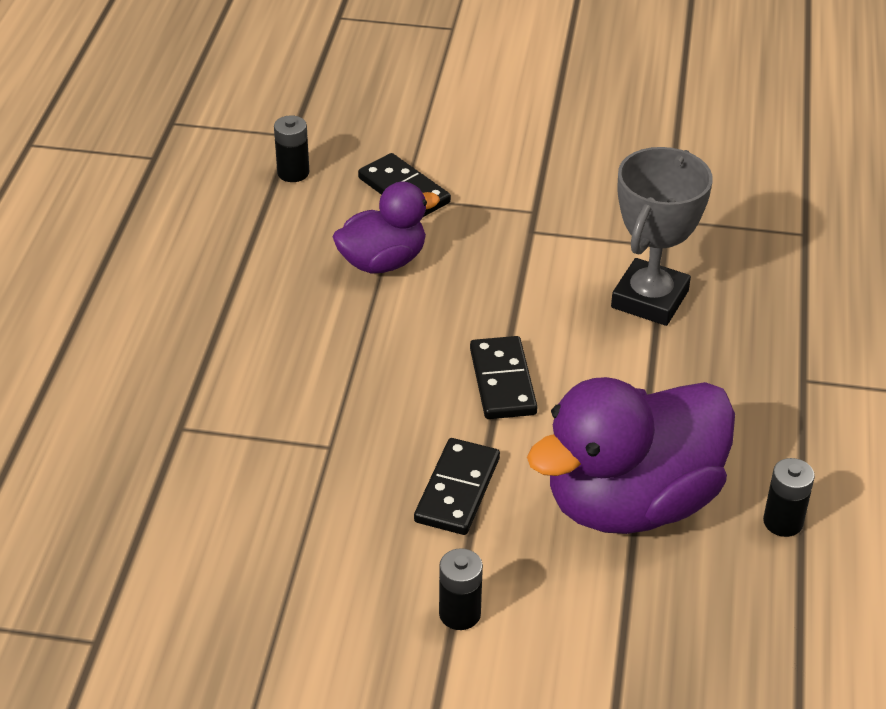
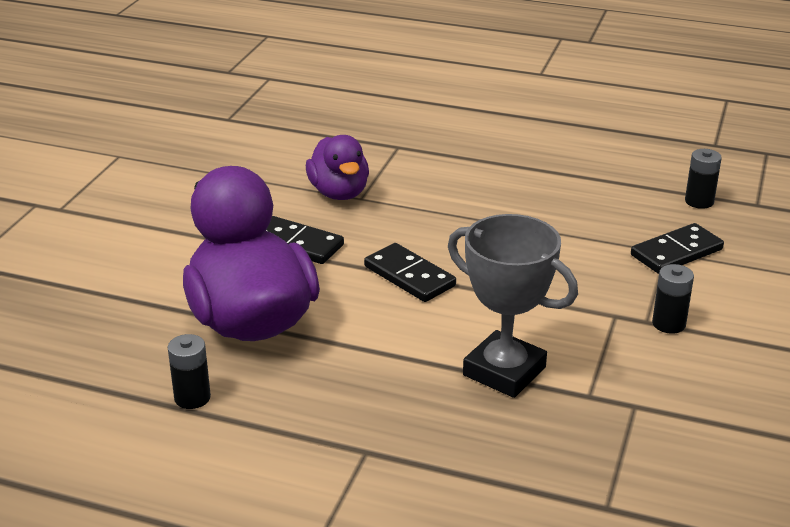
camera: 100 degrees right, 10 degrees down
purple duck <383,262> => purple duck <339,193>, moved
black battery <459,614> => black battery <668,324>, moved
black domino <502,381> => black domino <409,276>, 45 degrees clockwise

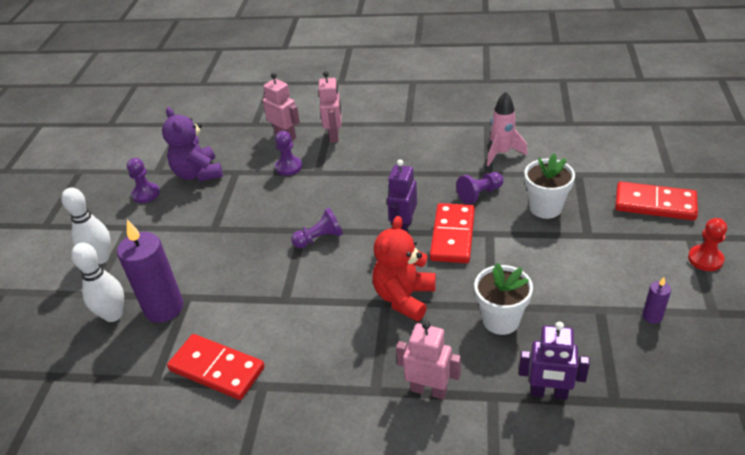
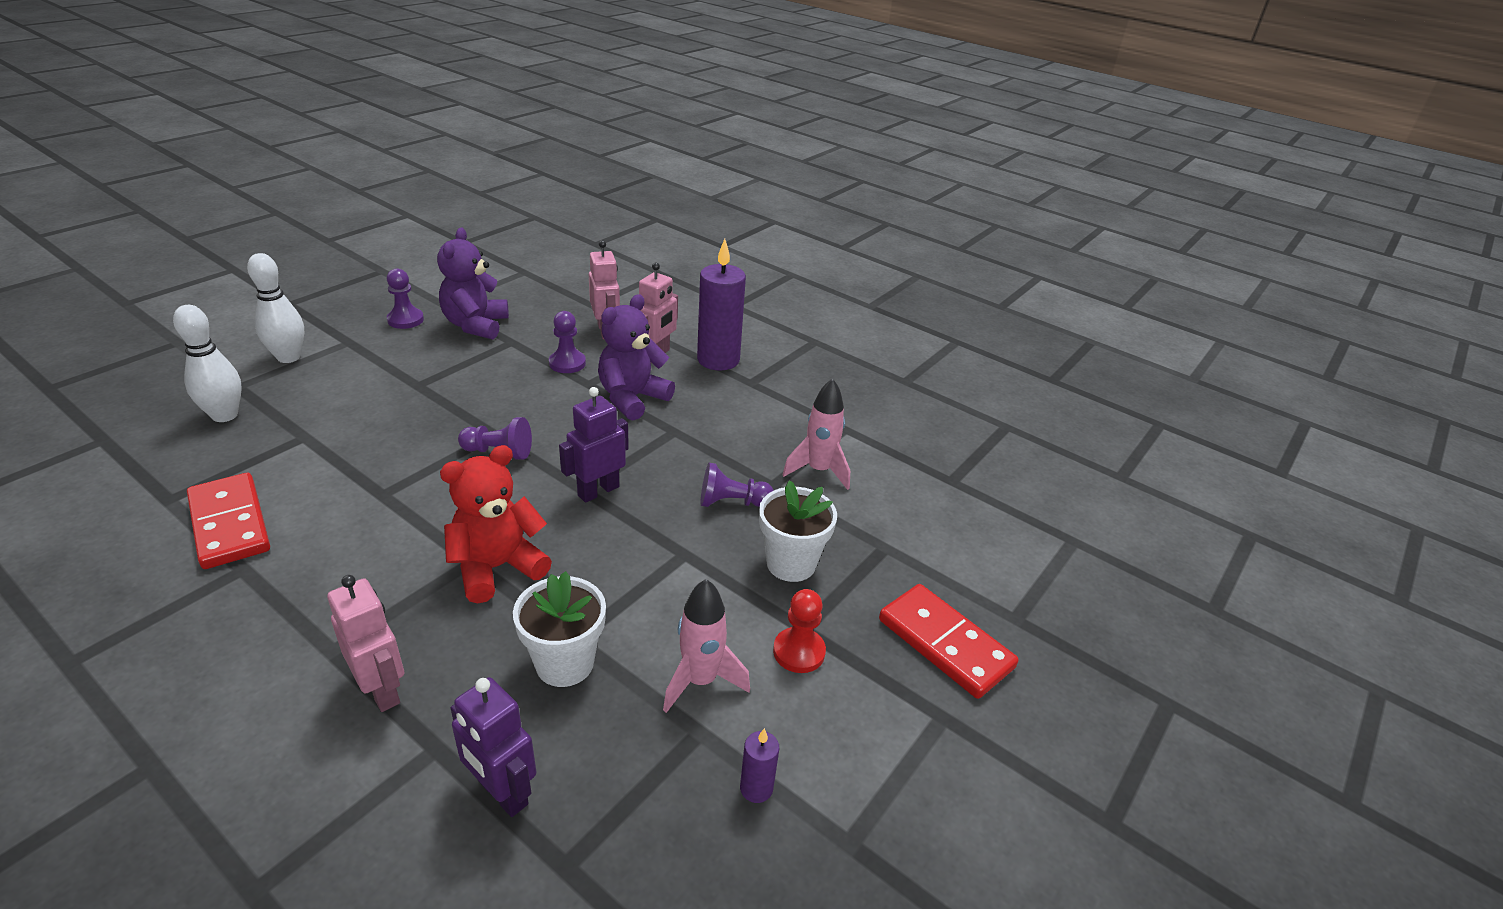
camera: 25 degrees right, 5 degrees down
red domino <453,235> => nothing
nothing => purple teddy bear <632,398>
nothing => pink rocket <700,681>
purple candle <164,308> => purple candle <718,360>, moved
red pawn <705,259> => red pawn <799,652>, moved

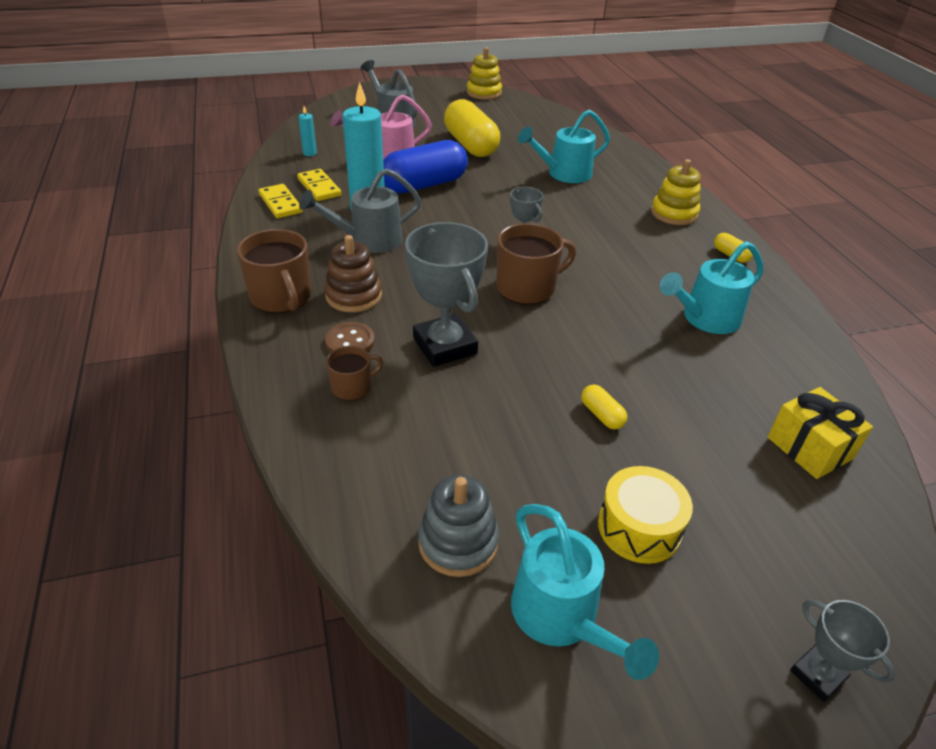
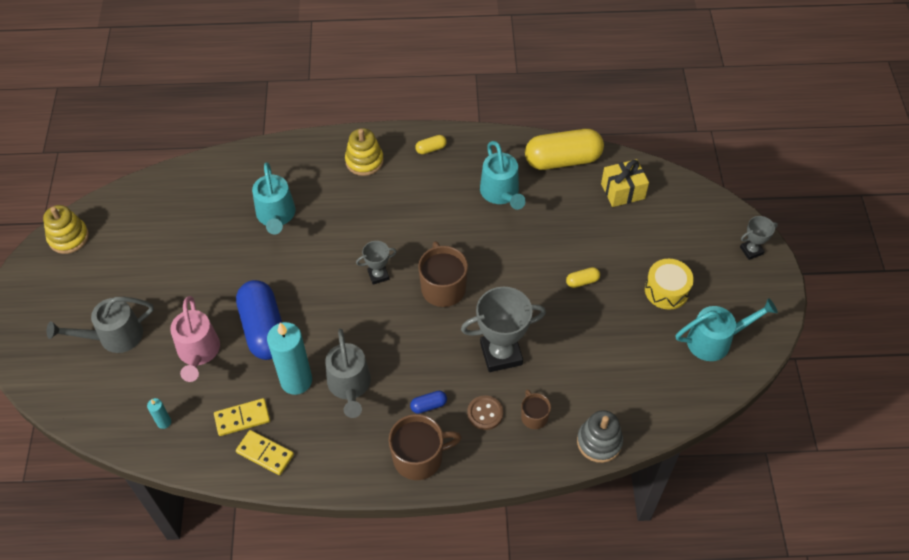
camera: 75 degrees left, 15 degrees up
grey stacking toy <458,542> => grey stacking toy <599,442>, moved
yellow capsule <470,145> => yellow capsule <563,160>, moved
brown stacking toy <354,296> => blue capsule <428,405>
yellow domino <280,203> => yellow domino <265,454>, 45 degrees clockwise

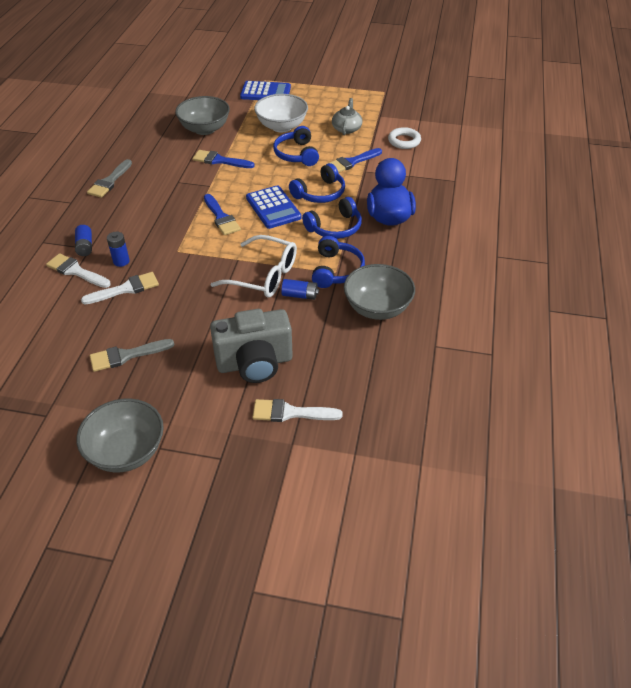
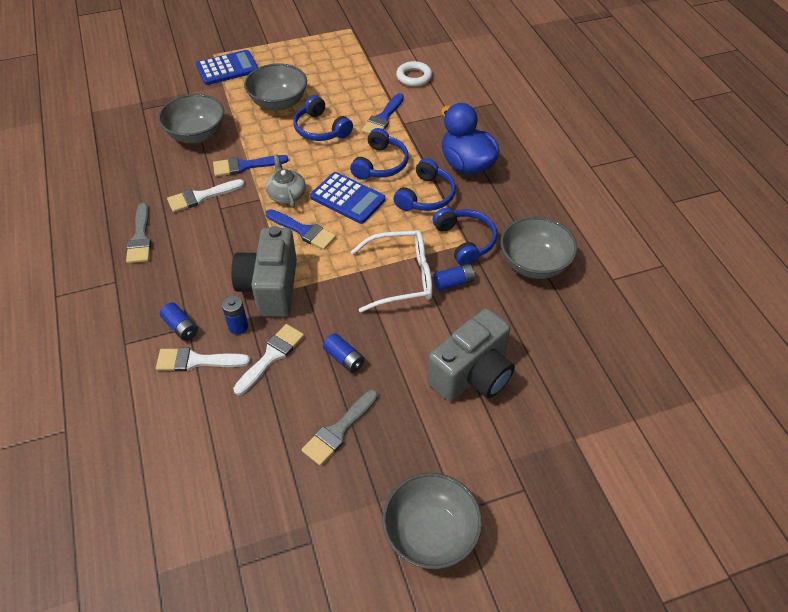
camera: 30 degrees left, 5 degrees up
nothing => grey camera <270,288>
nothing => blue battery <344,358>
white brush <290,413> => white brush <201,197>, moved
grey teapot <346,128> => grey teapot <286,194>, moved
white bowl <281,126> => grey bowl <278,103>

----

- _Your goal_: Reproduce nothing but the lines from the line containing "black battery <459,614>" through the last line of the data above, exactly as written and without pictures.

- _The completed task_:
black battery <459,614> => black battery <668,324>, moved
black domino <502,381> => black domino <409,276>, 45 degrees clockwise

camera: 25 degrees right, 5 degrees down
red domino <453,235> => nothing
nothing => purple teddy bear <632,398>
nothing => pink rocket <700,681>
purple candle <164,308> => purple candle <718,360>, moved
red pawn <705,259> => red pawn <799,652>, moved

camera: 75 degrees left, 15 degrees up
grey stacking toy <458,542> => grey stacking toy <599,442>, moved
yellow capsule <470,145> => yellow capsule <563,160>, moved
brown stacking toy <354,296> => blue capsule <428,405>
yellow domino <280,203> => yellow domino <265,454>, 45 degrees clockwise

camera: 30 degrees left, 5 degrees up
nothing => grey camera <270,288>
nothing => blue battery <344,358>
white brush <290,413> => white brush <201,197>, moved
grey teapot <346,128> => grey teapot <286,194>, moved
white bowl <281,126> => grey bowl <278,103>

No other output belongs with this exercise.